**Data listing**
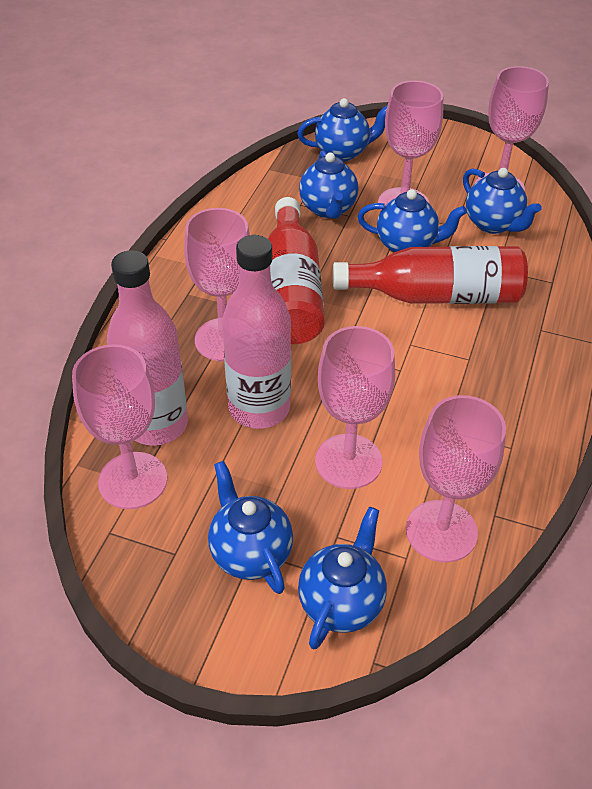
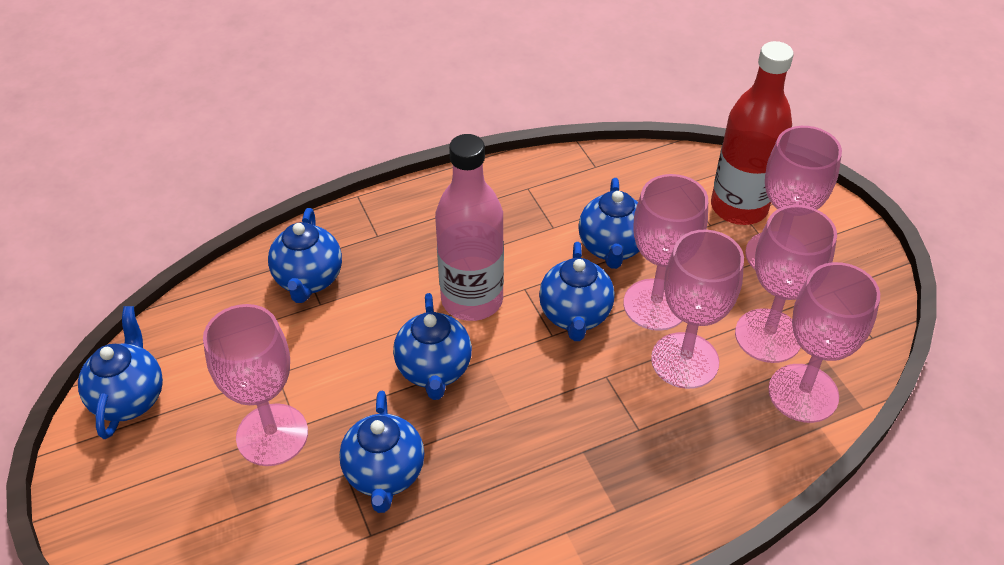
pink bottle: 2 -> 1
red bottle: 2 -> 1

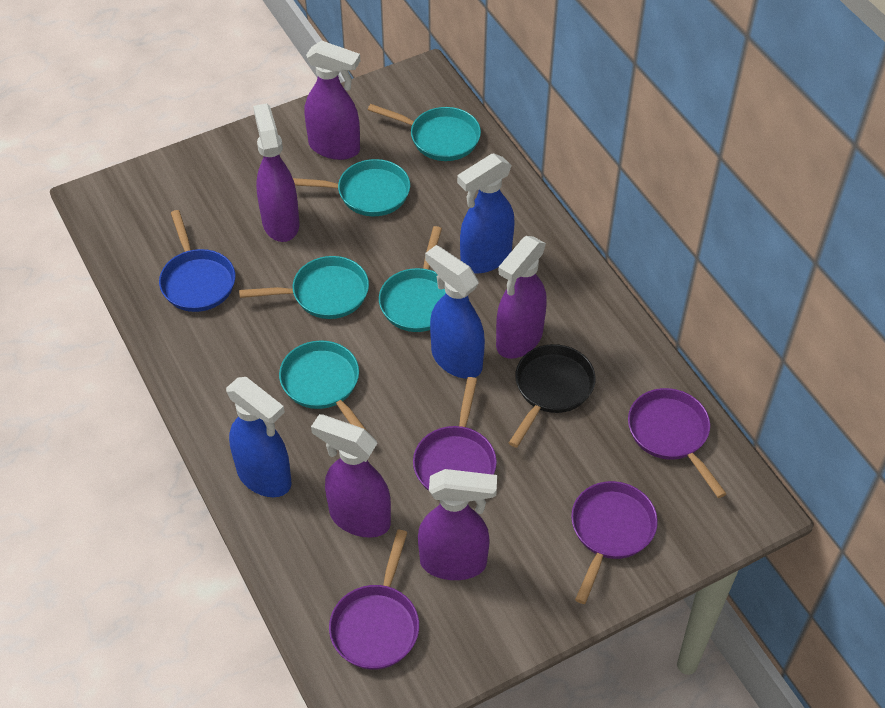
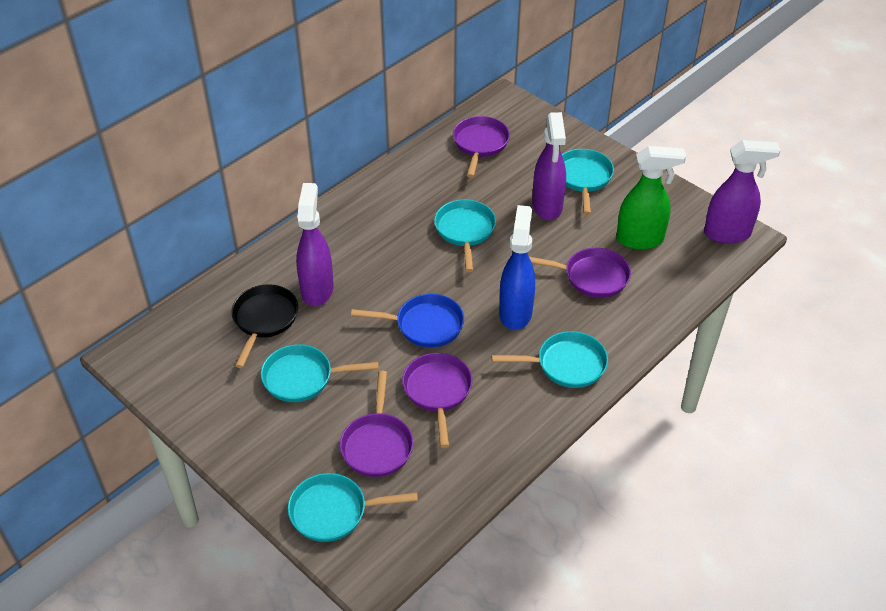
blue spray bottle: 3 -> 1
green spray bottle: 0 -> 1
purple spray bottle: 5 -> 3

**Exercise objective**
Only the lines that contain the word "spray" should be copied from the material.

**Task answer**
blue spray bottle: 3 -> 1
green spray bottle: 0 -> 1
purple spray bottle: 5 -> 3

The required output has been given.